Overhead images with object lists:
========================================================================
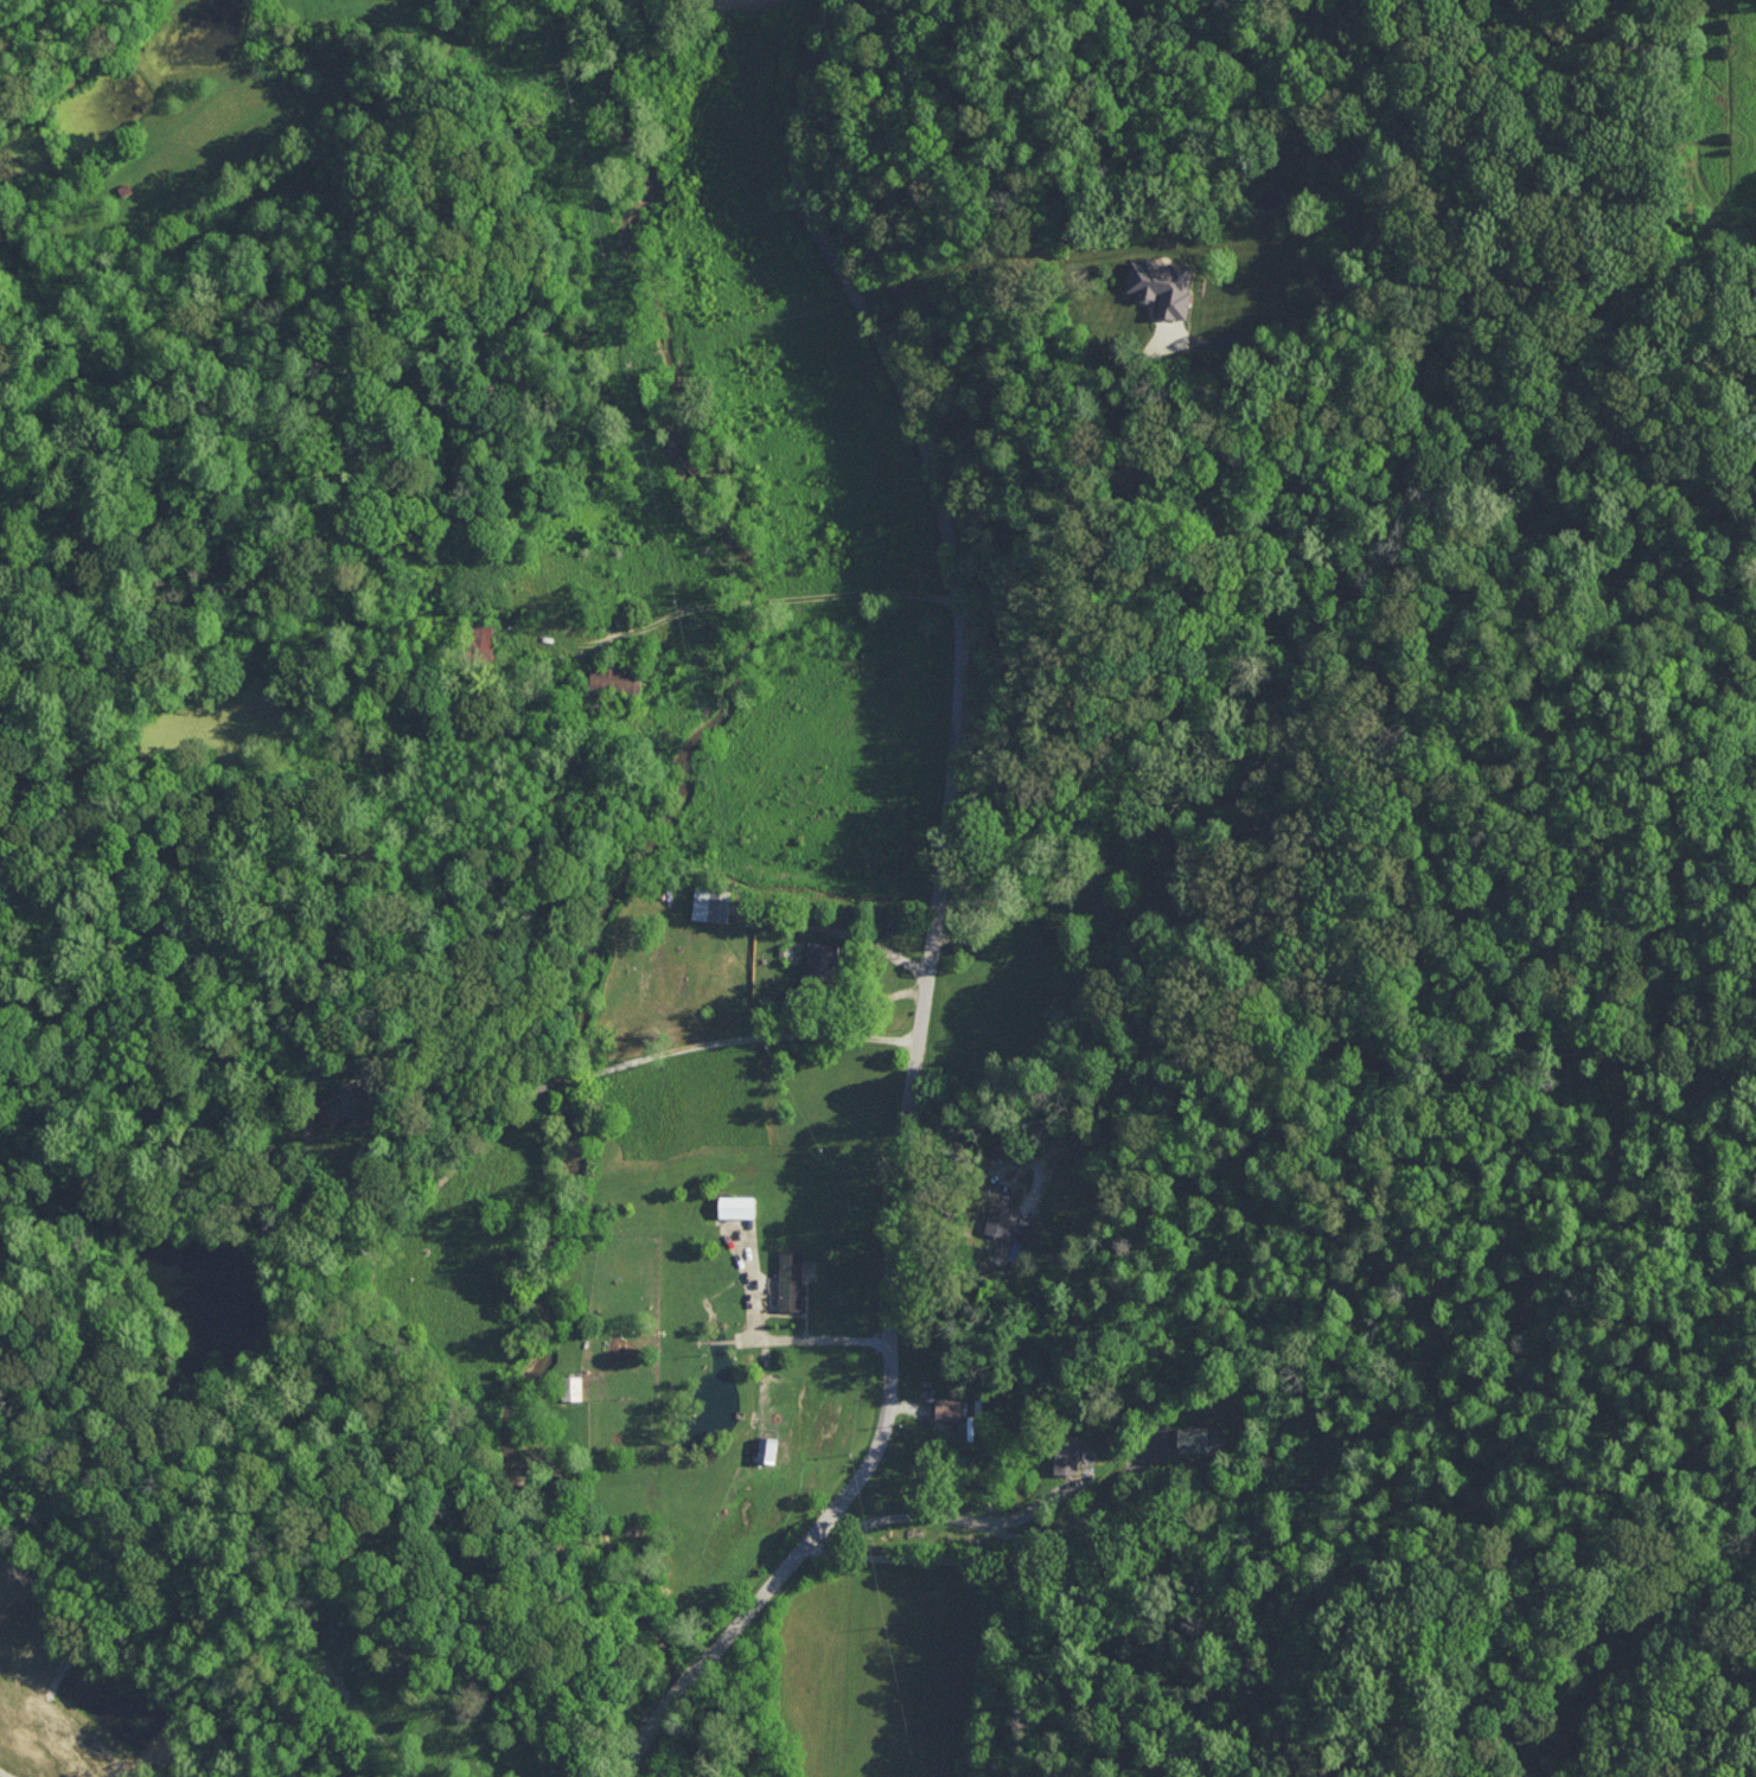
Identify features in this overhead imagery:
building: (1161, 284)
road: (1029, 452)
road: (779, 599)
building: (617, 678)
building: (1099, 897)
building: (711, 904)
road: (934, 916)
road: (837, 927)
building: (821, 959)
road: (541, 1083)
building: (344, 1103)
road: (993, 1116)
building: (736, 1204)
building: (998, 1218)
building: (790, 1278)
road: (806, 1337)
building: (571, 1386)
building: (948, 1407)
building: (1200, 1439)
building: (767, 1447)
building: (1066, 1453)
road: (947, 1517)
road: (1008, 1574)
road: (0, 1776)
========================================================================
TASK REQUIREMENTS = Retype each line of the records exactly as it reads; no pictures belong in the copy.

COMPLETED TASK =
Identify features in this overhead imagery:
building: (1161, 284)
road: (1029, 452)
road: (779, 599)
building: (617, 678)
building: (1099, 897)
building: (711, 904)
road: (934, 916)
road: (837, 927)
building: (821, 959)
road: (541, 1083)
building: (344, 1103)
road: (993, 1116)
building: (736, 1204)
building: (998, 1218)
building: (790, 1278)
road: (806, 1337)
building: (571, 1386)
building: (948, 1407)
building: (1200, 1439)
building: (767, 1447)
building: (1066, 1453)
road: (947, 1517)
road: (1008, 1574)
road: (0, 1776)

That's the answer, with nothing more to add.